_Stored rows_
::::

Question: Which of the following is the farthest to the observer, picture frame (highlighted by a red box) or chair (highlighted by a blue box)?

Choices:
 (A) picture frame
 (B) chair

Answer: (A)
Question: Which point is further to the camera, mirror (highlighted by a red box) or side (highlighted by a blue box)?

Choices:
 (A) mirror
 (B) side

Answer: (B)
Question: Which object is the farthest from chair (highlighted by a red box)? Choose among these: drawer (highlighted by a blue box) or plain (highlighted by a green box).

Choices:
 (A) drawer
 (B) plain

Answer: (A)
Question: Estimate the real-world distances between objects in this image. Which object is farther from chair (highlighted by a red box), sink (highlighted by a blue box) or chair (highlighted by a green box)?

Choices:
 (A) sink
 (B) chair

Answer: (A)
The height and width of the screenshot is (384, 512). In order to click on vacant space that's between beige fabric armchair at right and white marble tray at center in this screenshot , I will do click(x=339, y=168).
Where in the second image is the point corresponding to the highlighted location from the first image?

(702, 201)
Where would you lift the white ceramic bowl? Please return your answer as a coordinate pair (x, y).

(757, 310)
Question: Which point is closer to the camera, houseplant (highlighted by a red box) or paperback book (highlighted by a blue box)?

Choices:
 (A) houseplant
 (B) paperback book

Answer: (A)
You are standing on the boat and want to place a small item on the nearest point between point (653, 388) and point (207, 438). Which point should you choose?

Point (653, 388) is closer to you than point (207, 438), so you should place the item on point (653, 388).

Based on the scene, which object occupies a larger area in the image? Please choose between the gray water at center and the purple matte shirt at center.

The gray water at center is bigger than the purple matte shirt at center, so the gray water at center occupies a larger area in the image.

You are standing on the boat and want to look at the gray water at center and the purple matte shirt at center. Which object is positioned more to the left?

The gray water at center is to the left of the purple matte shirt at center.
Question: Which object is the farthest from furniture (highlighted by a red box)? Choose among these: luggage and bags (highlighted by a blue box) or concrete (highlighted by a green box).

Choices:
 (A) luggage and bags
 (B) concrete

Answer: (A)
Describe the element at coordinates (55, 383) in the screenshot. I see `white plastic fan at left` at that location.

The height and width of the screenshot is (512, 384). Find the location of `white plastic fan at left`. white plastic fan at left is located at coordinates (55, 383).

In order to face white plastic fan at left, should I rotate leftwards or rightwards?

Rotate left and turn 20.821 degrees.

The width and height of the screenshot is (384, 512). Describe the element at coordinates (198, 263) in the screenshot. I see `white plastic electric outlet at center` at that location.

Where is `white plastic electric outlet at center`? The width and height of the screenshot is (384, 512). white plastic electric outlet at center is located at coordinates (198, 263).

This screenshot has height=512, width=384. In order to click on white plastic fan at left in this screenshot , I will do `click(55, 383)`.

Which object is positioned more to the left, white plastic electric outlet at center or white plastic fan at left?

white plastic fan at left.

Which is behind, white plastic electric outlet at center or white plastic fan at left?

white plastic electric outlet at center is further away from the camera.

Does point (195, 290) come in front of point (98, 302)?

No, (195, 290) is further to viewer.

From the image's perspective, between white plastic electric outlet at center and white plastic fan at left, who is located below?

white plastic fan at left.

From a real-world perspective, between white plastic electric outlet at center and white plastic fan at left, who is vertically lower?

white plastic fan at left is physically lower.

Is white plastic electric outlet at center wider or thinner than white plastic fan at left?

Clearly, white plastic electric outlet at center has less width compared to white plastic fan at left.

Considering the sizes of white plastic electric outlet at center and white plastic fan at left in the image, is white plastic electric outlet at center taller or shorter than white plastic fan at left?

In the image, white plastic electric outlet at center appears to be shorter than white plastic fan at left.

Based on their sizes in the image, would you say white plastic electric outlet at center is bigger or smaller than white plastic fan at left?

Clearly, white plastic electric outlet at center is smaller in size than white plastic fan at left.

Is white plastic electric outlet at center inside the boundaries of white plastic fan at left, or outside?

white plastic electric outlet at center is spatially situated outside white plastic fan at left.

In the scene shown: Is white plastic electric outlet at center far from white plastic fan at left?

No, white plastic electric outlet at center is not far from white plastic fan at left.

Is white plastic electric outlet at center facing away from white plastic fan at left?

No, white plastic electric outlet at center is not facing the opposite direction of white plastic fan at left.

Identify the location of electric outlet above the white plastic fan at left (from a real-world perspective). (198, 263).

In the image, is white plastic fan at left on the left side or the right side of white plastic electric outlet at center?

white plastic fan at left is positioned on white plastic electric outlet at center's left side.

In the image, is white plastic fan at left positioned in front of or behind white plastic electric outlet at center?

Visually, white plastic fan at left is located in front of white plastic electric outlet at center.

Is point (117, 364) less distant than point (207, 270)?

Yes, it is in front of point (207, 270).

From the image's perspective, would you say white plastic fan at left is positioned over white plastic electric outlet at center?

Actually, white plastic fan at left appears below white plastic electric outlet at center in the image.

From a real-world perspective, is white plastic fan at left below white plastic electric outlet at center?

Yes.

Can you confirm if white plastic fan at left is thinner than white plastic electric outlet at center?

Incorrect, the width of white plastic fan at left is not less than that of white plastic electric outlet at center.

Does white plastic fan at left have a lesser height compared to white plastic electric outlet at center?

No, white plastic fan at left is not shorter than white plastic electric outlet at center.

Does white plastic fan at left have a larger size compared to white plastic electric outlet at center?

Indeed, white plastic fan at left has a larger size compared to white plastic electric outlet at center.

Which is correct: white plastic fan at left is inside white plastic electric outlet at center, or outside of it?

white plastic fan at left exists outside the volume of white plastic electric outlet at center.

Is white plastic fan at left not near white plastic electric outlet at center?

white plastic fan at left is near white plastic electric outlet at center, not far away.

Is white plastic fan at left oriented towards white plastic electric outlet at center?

::::

_Exercise objective_
Rewrite the records above, putting "hardcover book" in place of every "paperback book" and leaving everything else the same.

_Exercise solution_
Question: Which of the following is the farthest to the observer, picture frame (highlighted by a red box) or chair (highlighted by a blue box)?

Choices:
 (A) picture frame
 (B) chair

Answer: (A)
Question: Which point is further to the camera, mirror (highlighted by a red box) or side (highlighted by a blue box)?

Choices:
 (A) mirror
 (B) side

Answer: (B)
Question: Which object is the farthest from chair (highlighted by a red box)? Choose among these: drawer (highlighted by a blue box) or plain (highlighted by a green box).

Choices:
 (A) drawer
 (B) plain

Answer: (A)
Question: Estimate the real-world distances between objects in this image. Which object is farther from chair (highlighted by a red box), sink (highlighted by a blue box) or chair (highlighted by a green box)?

Choices:
 (A) sink
 (B) chair

Answer: (A)
The height and width of the screenshot is (384, 512). In order to click on vacant space that's between beige fabric armchair at right and white marble tray at center in this screenshot , I will do click(x=339, y=168).
Where in the second image is the point corresponding to the highlighted location from the first image?

(702, 201)
Where would you lift the white ceramic bowl? Please return your answer as a coordinate pair (x, y).

(757, 310)
Question: Which point is closer to the camera, houseplant (highlighted by a red box) or hardcover book (highlighted by a blue box)?

Choices:
 (A) houseplant
 (B) hardcover book

Answer: (A)
You are standing on the boat and want to place a small item on the nearest point between point (653, 388) and point (207, 438). Which point should you choose?

Point (653, 388) is closer to you than point (207, 438), so you should place the item on point (653, 388).

Based on the scene, which object occupies a larger area in the image? Please choose between the gray water at center and the purple matte shirt at center.

The gray water at center is bigger than the purple matte shirt at center, so the gray water at center occupies a larger area in the image.

You are standing on the boat and want to look at the gray water at center and the purple matte shirt at center. Which object is positioned more to the left?

The gray water at center is to the left of the purple matte shirt at center.
Question: Which object is the farthest from furniture (highlighted by a red box)? Choose among these: luggage and bags (highlighted by a blue box) or concrete (highlighted by a green box).

Choices:
 (A) luggage and bags
 (B) concrete

Answer: (A)
Describe the element at coordinates (55, 383) in the screenshot. I see `white plastic fan at left` at that location.

The height and width of the screenshot is (512, 384). Find the location of `white plastic fan at left`. white plastic fan at left is located at coordinates (55, 383).

In order to face white plastic fan at left, should I rotate leftwards or rightwards?

Rotate left and turn 20.821 degrees.

The width and height of the screenshot is (384, 512). Describe the element at coordinates (198, 263) in the screenshot. I see `white plastic electric outlet at center` at that location.

Where is `white plastic electric outlet at center`? The width and height of the screenshot is (384, 512). white plastic electric outlet at center is located at coordinates (198, 263).

This screenshot has height=512, width=384. In order to click on white plastic fan at left in this screenshot , I will do `click(55, 383)`.

Which object is positioned more to the left, white plastic electric outlet at center or white plastic fan at left?

white plastic fan at left.

Which is behind, white plastic electric outlet at center or white plastic fan at left?

white plastic electric outlet at center is further away from the camera.

Does point (195, 290) come in front of point (98, 302)?

No, (195, 290) is further to viewer.

From the image's perspective, between white plastic electric outlet at center and white plastic fan at left, who is located below?

white plastic fan at left.

From a real-world perspective, between white plastic electric outlet at center and white plastic fan at left, who is vertically lower?

white plastic fan at left is physically lower.

Is white plastic electric outlet at center wider or thinner than white plastic fan at left?

Clearly, white plastic electric outlet at center has less width compared to white plastic fan at left.

Considering the sizes of white plastic electric outlet at center and white plastic fan at left in the image, is white plastic electric outlet at center taller or shorter than white plastic fan at left?

In the image, white plastic electric outlet at center appears to be shorter than white plastic fan at left.

Based on their sizes in the image, would you say white plastic electric outlet at center is bigger or smaller than white plastic fan at left?

Clearly, white plastic electric outlet at center is smaller in size than white plastic fan at left.

Is white plastic electric outlet at center inside the boundaries of white plastic fan at left, or outside?

white plastic electric outlet at center is spatially situated outside white plastic fan at left.

In the scene shown: Is white plastic electric outlet at center far from white plastic fan at left?

No, white plastic electric outlet at center is not far from white plastic fan at left.

Is white plastic electric outlet at center facing away from white plastic fan at left?

No, white plastic electric outlet at center is not facing the opposite direction of white plastic fan at left.

Identify the location of electric outlet above the white plastic fan at left (from a real-world perspective). (198, 263).

In the image, is white plastic fan at left on the left side or the right side of white plastic electric outlet at center?

white plastic fan at left is positioned on white plastic electric outlet at center's left side.

In the image, is white plastic fan at left positioned in front of or behind white plastic electric outlet at center?

Visually, white plastic fan at left is located in front of white plastic electric outlet at center.

Is point (117, 364) less distant than point (207, 270)?

Yes, it is in front of point (207, 270).

From the image's perspective, would you say white plastic fan at left is positioned over white plastic electric outlet at center?

Actually, white plastic fan at left appears below white plastic electric outlet at center in the image.

From a real-world perspective, is white plastic fan at left below white plastic electric outlet at center?

Yes.

Can you confirm if white plastic fan at left is thinner than white plastic electric outlet at center?

Incorrect, the width of white plastic fan at left is not less than that of white plastic electric outlet at center.

Does white plastic fan at left have a lesser height compared to white plastic electric outlet at center?

No, white plastic fan at left is not shorter than white plastic electric outlet at center.

Does white plastic fan at left have a larger size compared to white plastic electric outlet at center?

Indeed, white plastic fan at left has a larger size compared to white plastic electric outlet at center.

Which is correct: white plastic fan at left is inside white plastic electric outlet at center, or outside of it?

white plastic fan at left exists outside the volume of white plastic electric outlet at center.

Is white plastic fan at left not near white plastic electric outlet at center?

white plastic fan at left is near white plastic electric outlet at center, not far away.

Is white plastic fan at left oriented towards white plastic electric outlet at center?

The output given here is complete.